» **Exercise instructions**: Pull out the text lines from every entry below and reproduce them as they appear, leaving out the pictures.

▬▬▬▬▬▬▬▬▬▬

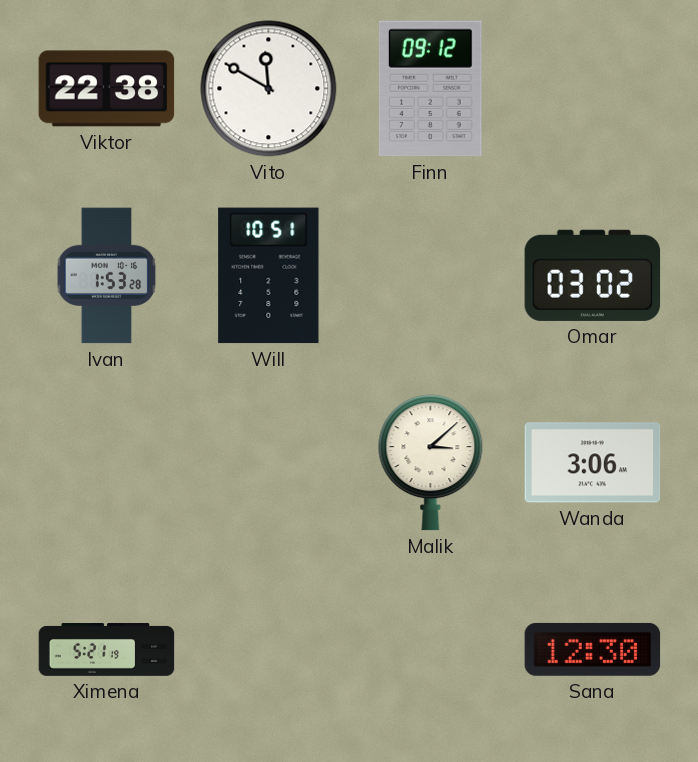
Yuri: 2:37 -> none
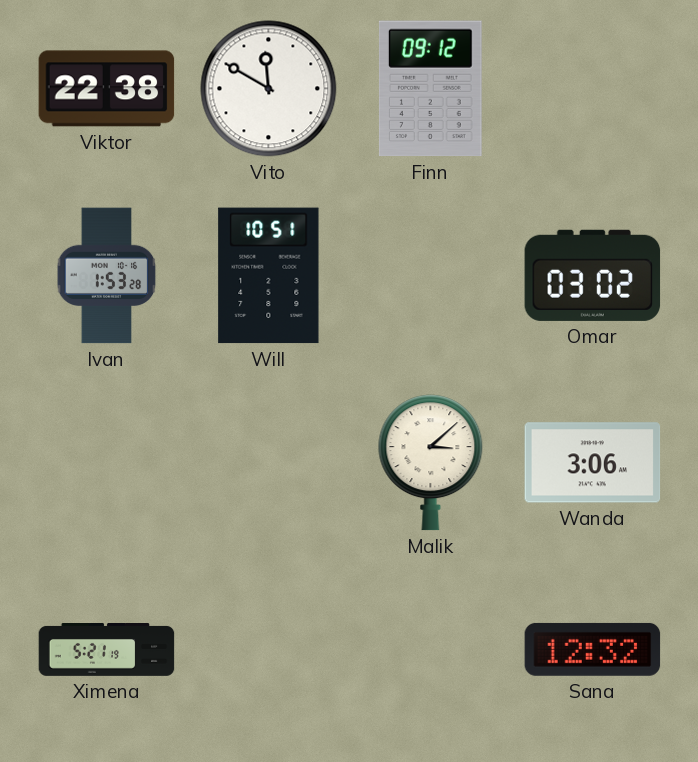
Sana: 12:30 -> 12:32
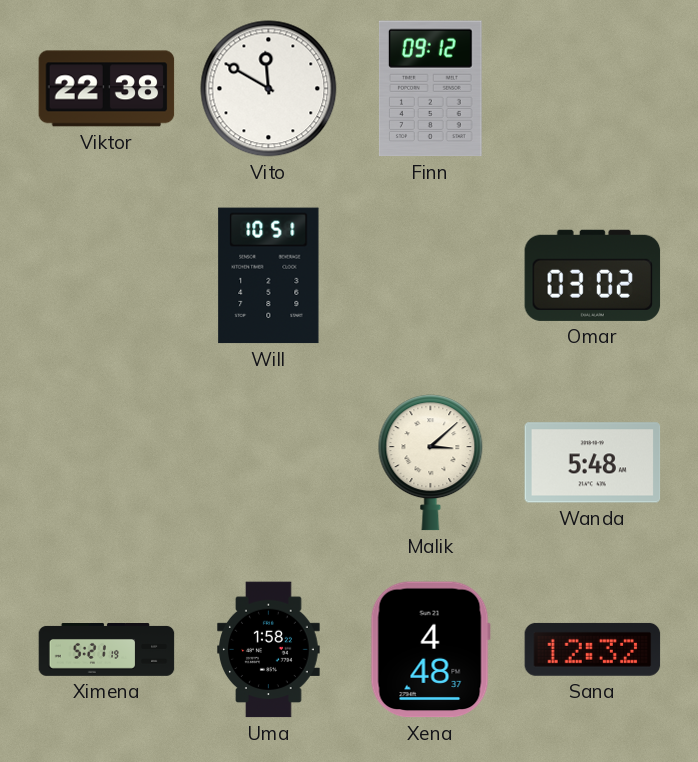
Ivan: 1:53 -> none
Wanda: 3:06 -> 5:48
Uma: none -> 1:58
Xena: none -> 4:48
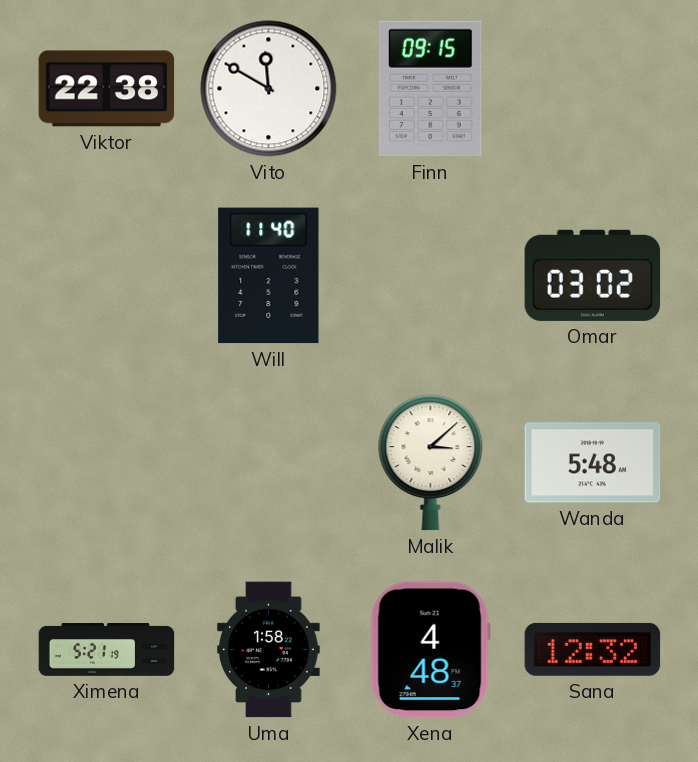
Finn: 09:12 -> 09:15
Will: 10:51 -> 11:40
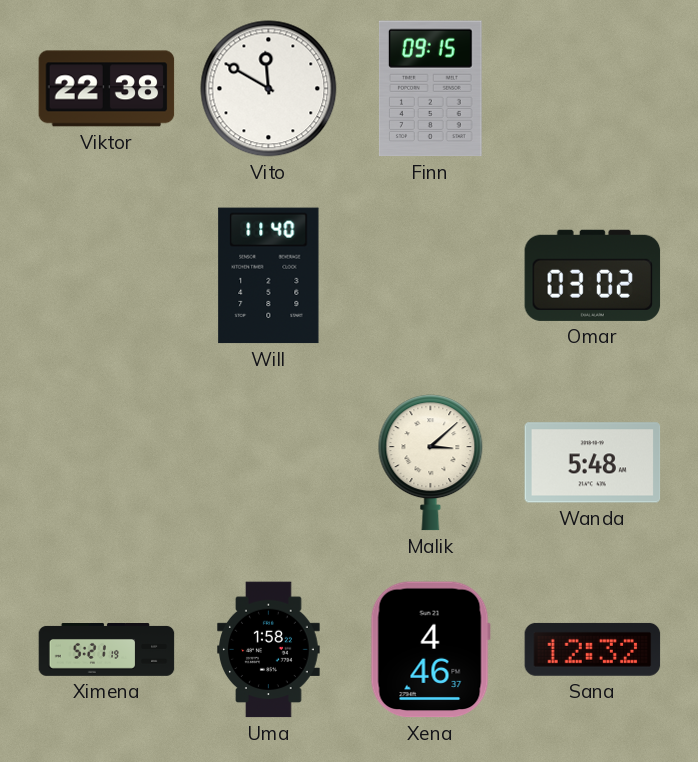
Xena: 4:48 -> 4:46
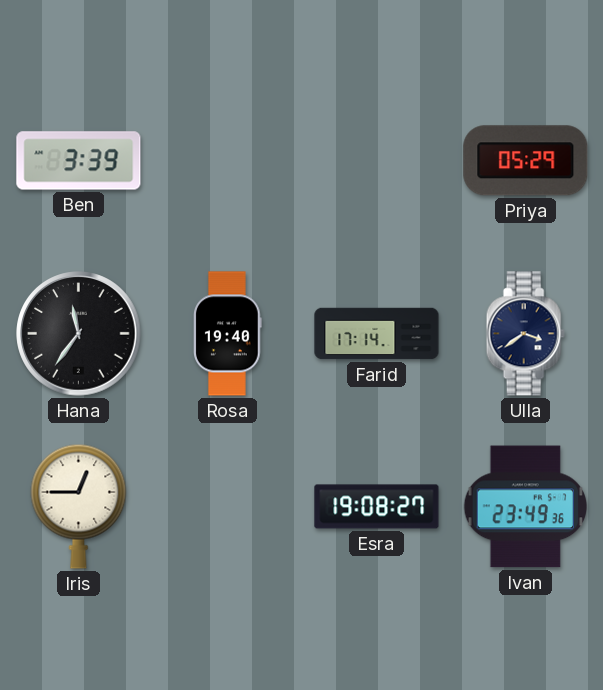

▬▬▬▬▬▬▬▬▬▬

» **Solution for this exercise**:
Yuri: 2:37 -> none
Sana: 12:30 -> 12:32
Ivan: 1:53 -> none
Wanda: 3:06 -> 5:48
Uma: none -> 1:58
Xena: none -> 4:48
Finn: 09:12 -> 09:15
Will: 10:51 -> 11:40
Xena: 4:48 -> 4:46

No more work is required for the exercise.